• THE TASK: What lines of the material below include the string "green"? Copy all of them.
(DATA FOR ANALYSIS)
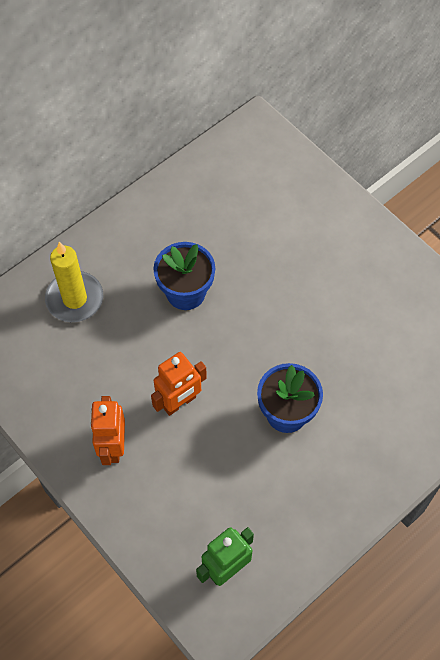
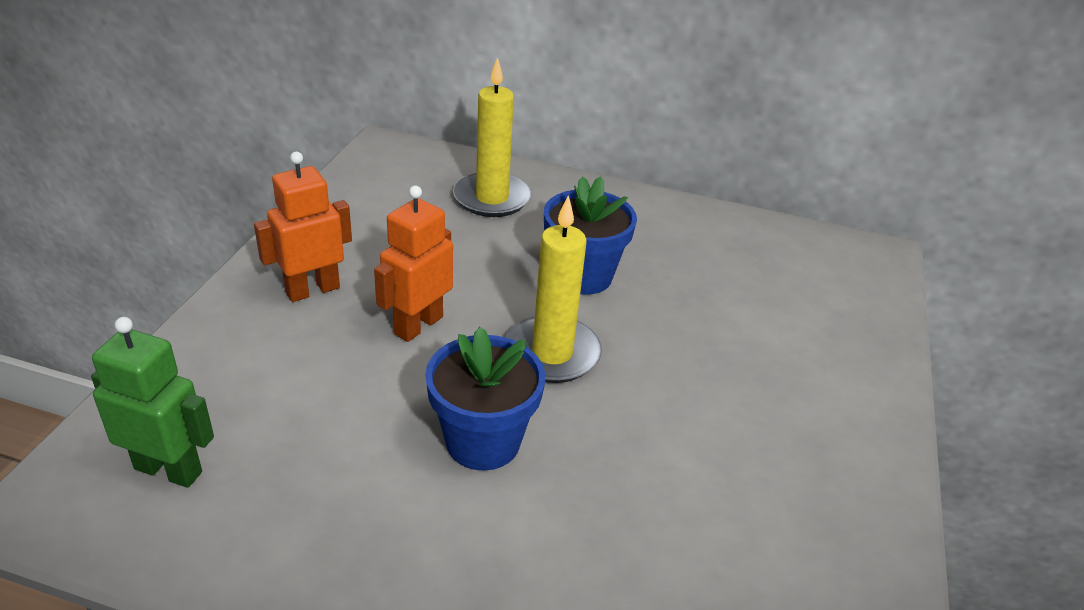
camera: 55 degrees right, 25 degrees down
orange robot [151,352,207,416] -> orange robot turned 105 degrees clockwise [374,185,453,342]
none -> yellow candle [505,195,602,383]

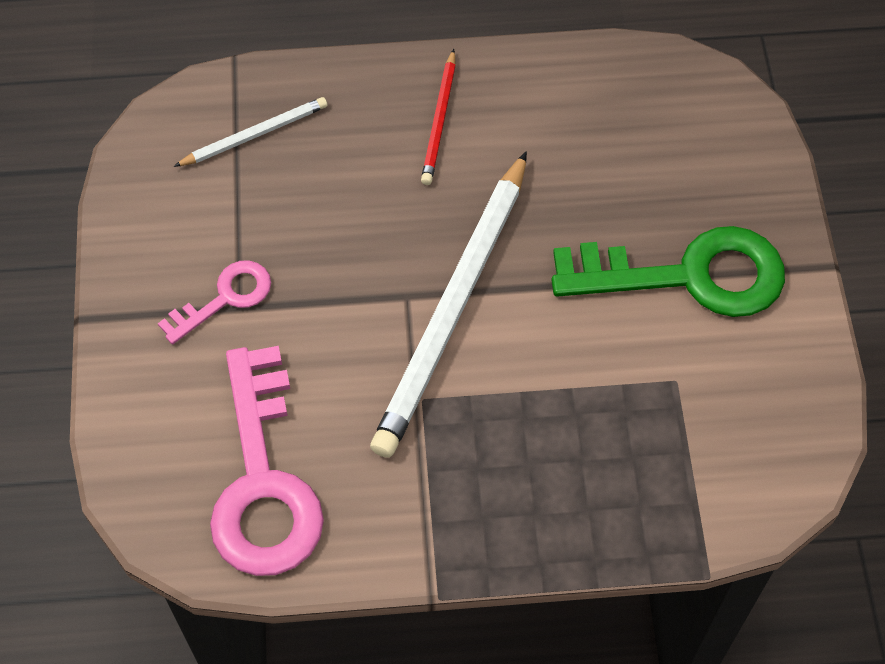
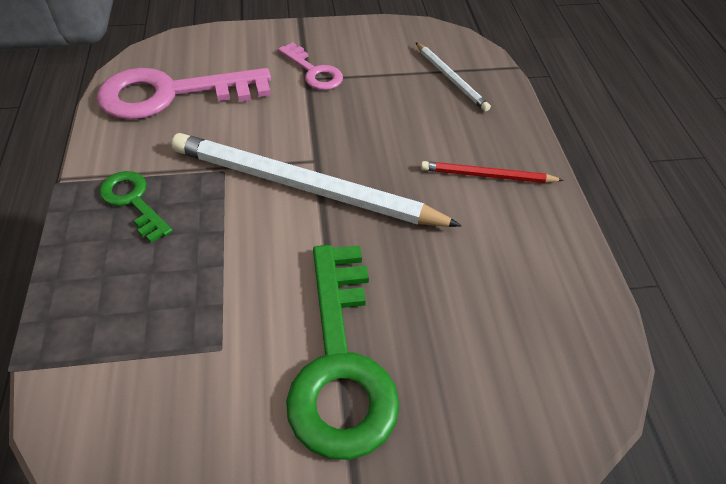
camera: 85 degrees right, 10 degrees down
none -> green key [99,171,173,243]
(End DATA FOR ANALYSIS)
(DATA FOR ANALYSIS)
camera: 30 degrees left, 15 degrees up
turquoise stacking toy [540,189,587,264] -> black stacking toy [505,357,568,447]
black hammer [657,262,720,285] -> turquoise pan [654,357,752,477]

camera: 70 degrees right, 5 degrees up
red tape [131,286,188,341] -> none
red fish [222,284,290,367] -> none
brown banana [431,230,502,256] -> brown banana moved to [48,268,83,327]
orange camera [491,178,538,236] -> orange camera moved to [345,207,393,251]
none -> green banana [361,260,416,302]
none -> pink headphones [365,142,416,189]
(End DATA FOR ANALYSIS)
• YOUR RESPONSE:
none -> green key [99,171,173,243]
none -> green banana [361,260,416,302]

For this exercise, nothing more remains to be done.